**Exercise goal**
Look over the listing below and tally the lines in which the word "white" turns up. Answer with the tally only.

**Data supplied**
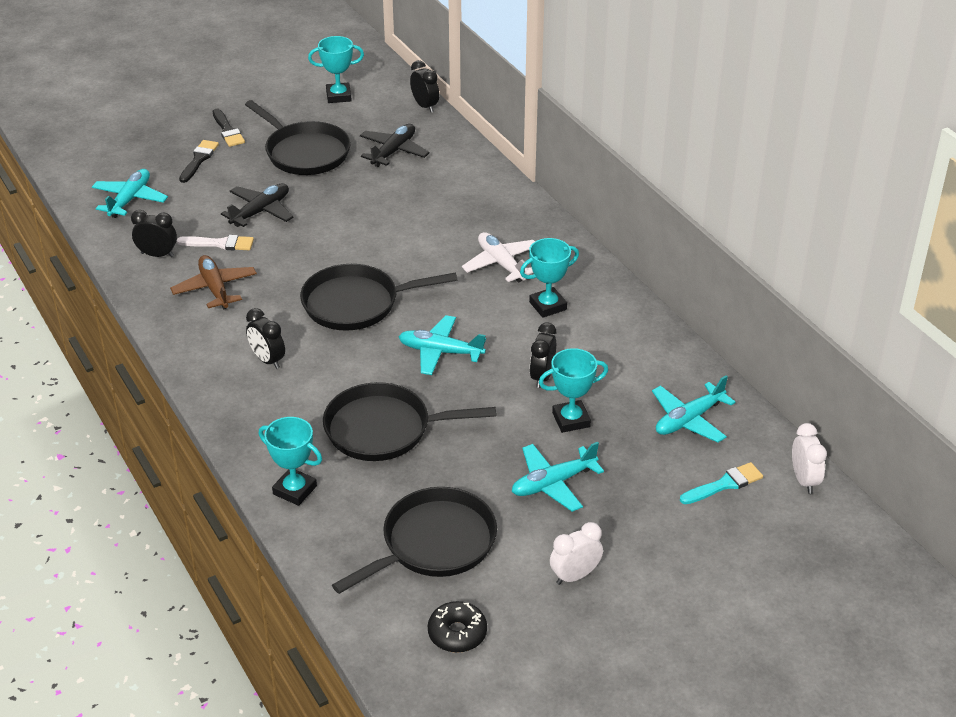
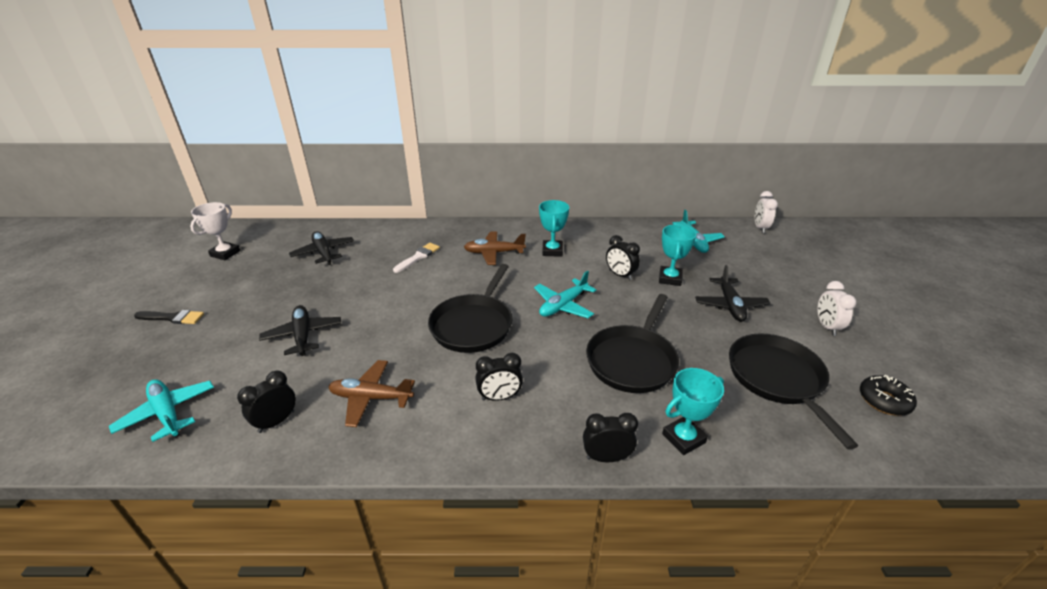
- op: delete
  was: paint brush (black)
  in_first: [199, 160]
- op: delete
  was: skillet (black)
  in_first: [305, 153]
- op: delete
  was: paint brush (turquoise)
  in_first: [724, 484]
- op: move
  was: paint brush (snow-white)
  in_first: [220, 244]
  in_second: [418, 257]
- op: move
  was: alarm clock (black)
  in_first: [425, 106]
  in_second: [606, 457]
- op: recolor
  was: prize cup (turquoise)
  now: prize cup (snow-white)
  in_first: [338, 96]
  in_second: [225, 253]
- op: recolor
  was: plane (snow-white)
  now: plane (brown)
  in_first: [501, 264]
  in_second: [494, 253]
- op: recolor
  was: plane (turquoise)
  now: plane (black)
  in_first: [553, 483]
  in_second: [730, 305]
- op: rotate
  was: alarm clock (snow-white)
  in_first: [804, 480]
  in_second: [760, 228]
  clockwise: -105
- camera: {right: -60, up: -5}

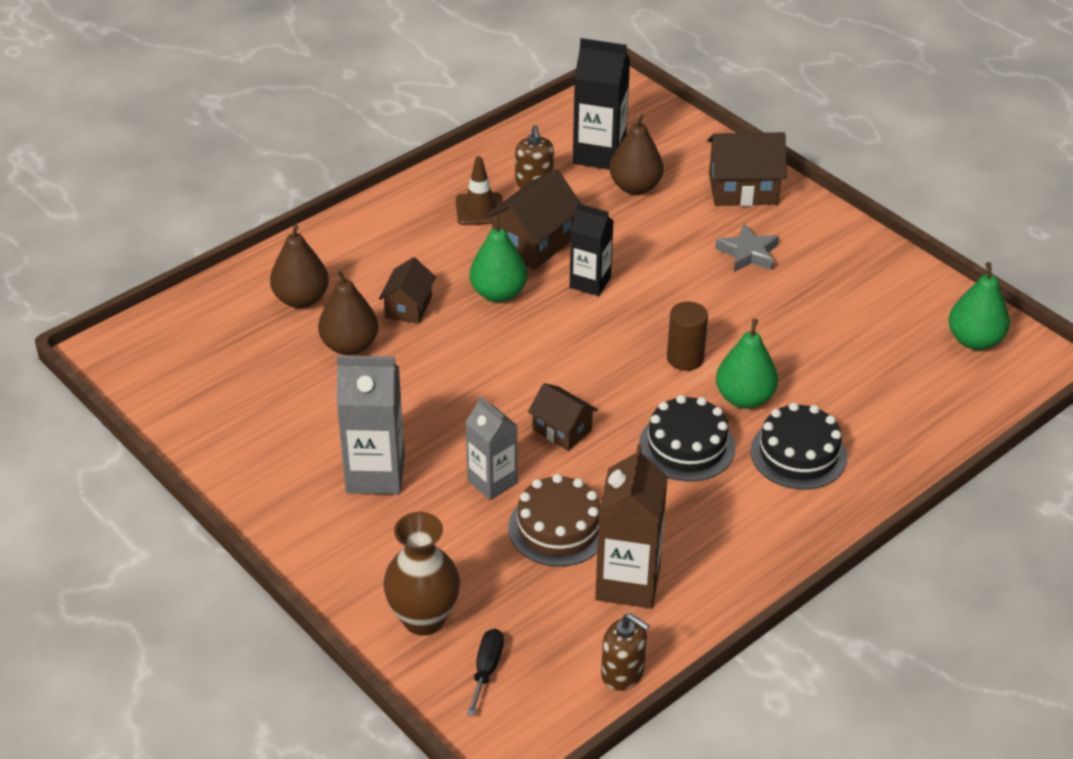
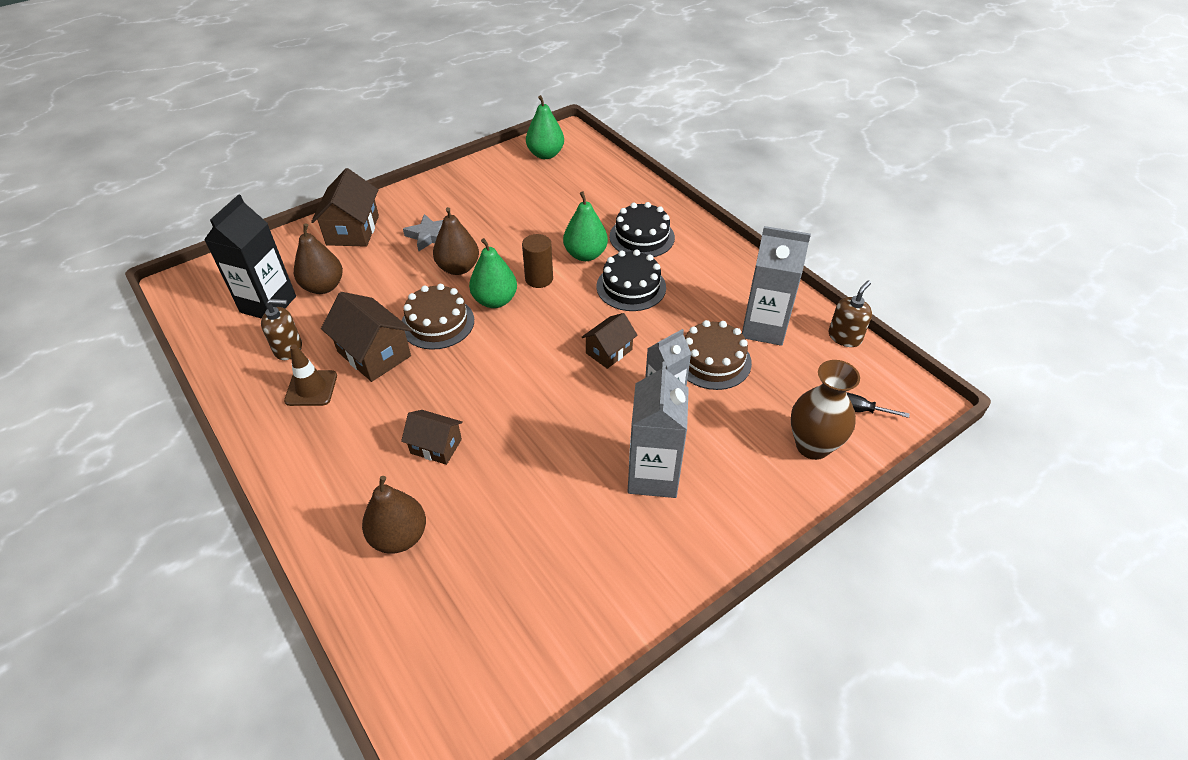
- op: move
  was: pear fruit (brown)
  in_first: [350, 346]
  in_second: [458, 268]
- op: move
  was: pear fruit (leaf-green)
  in_first: [498, 293]
  in_second: [495, 300]
- op: replace
  was: juice carton (black)
  now: gateau (brown)
  in_first: [590, 282]
  in_second: [437, 323]
- op: recolor
  was: juice carton (brown)
  now: juice carton (grey)
  in_first: [627, 583]
  in_second: [763, 328]
- camera: {right: -85, up: 5}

**Result of this exercise**
4